[[ PROVIDED DATA, beginning ]]

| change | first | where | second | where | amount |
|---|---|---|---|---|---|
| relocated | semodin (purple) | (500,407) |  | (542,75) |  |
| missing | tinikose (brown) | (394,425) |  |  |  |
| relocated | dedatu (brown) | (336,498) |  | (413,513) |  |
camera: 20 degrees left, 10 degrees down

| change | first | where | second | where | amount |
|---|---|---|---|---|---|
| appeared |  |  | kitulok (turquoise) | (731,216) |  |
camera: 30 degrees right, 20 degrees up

[[ PROVIDED DATA, end ]]
[[ PROVIDED DATA, beginning ]]

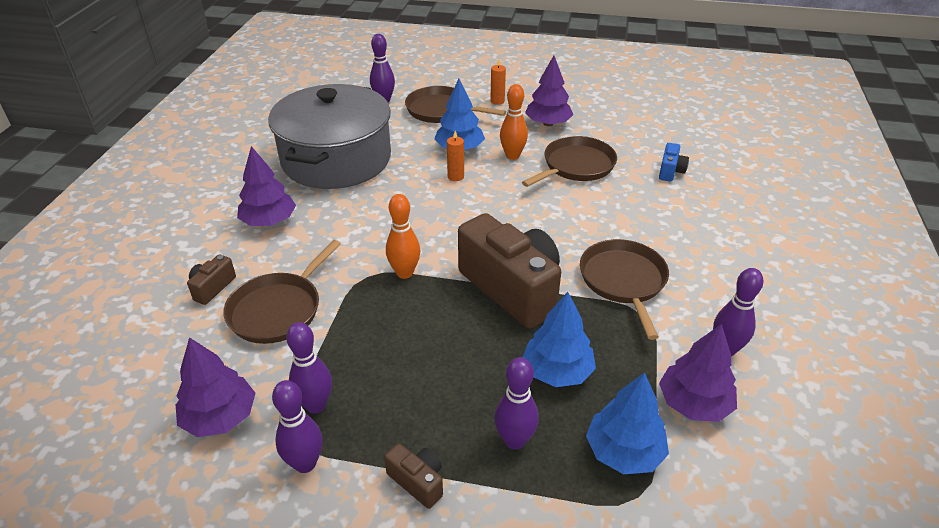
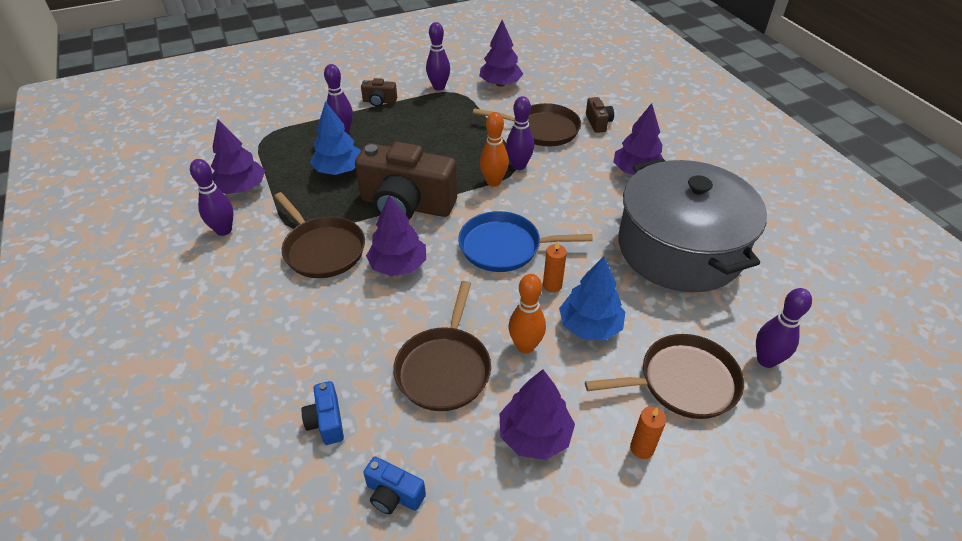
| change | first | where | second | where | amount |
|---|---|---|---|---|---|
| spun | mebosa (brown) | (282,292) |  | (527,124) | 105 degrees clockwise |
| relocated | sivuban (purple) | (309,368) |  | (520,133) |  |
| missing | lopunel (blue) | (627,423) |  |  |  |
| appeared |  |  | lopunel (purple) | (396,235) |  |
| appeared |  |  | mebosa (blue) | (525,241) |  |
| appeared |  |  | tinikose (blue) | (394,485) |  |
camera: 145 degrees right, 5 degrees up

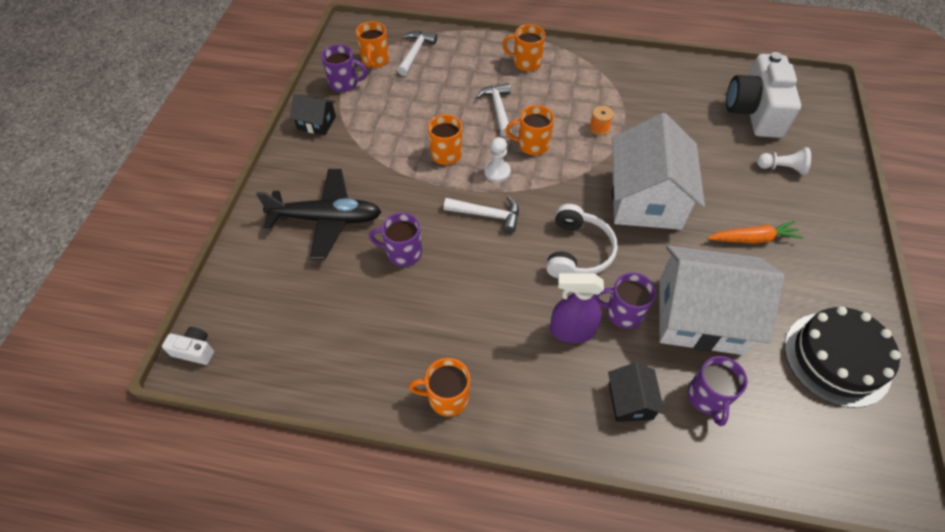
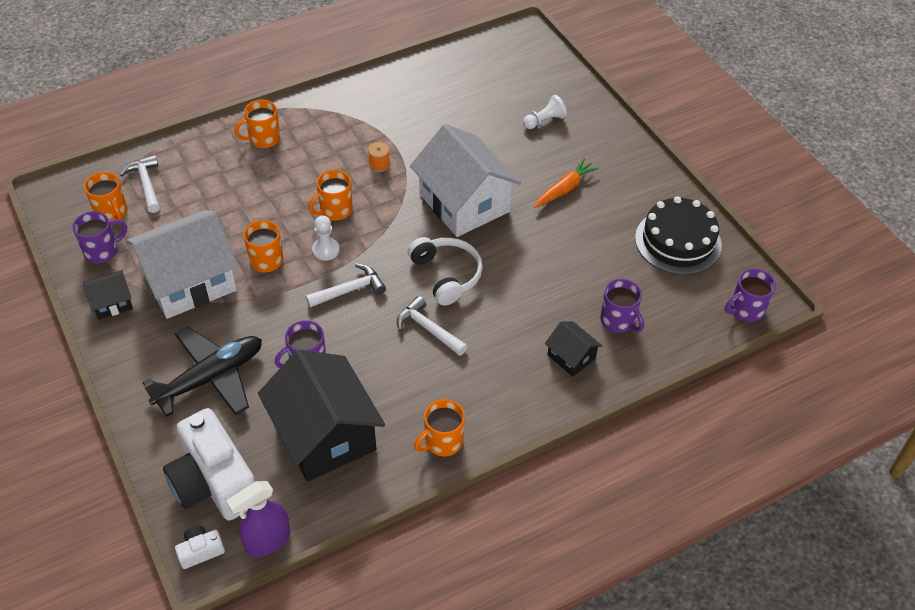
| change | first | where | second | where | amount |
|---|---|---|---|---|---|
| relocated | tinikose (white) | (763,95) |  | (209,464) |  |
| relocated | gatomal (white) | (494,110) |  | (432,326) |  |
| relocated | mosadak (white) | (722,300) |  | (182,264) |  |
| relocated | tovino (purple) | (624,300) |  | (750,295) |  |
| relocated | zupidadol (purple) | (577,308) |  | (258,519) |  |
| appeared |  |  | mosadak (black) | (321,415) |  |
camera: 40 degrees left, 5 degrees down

[[ PROVIDED DATA, end ]]

• **ASSIGNED TASK**
For the lines above, output exactly those from the line containing "missing | tinikose" through the line containing "relocated | dedatu", and skip the others.

• **ANSWER FOR THE TASK**
| missing | tinikose (brown) | (394,425) |  |  |  |
| relocated | dedatu (brown) | (336,498) |  | (413,513) |  |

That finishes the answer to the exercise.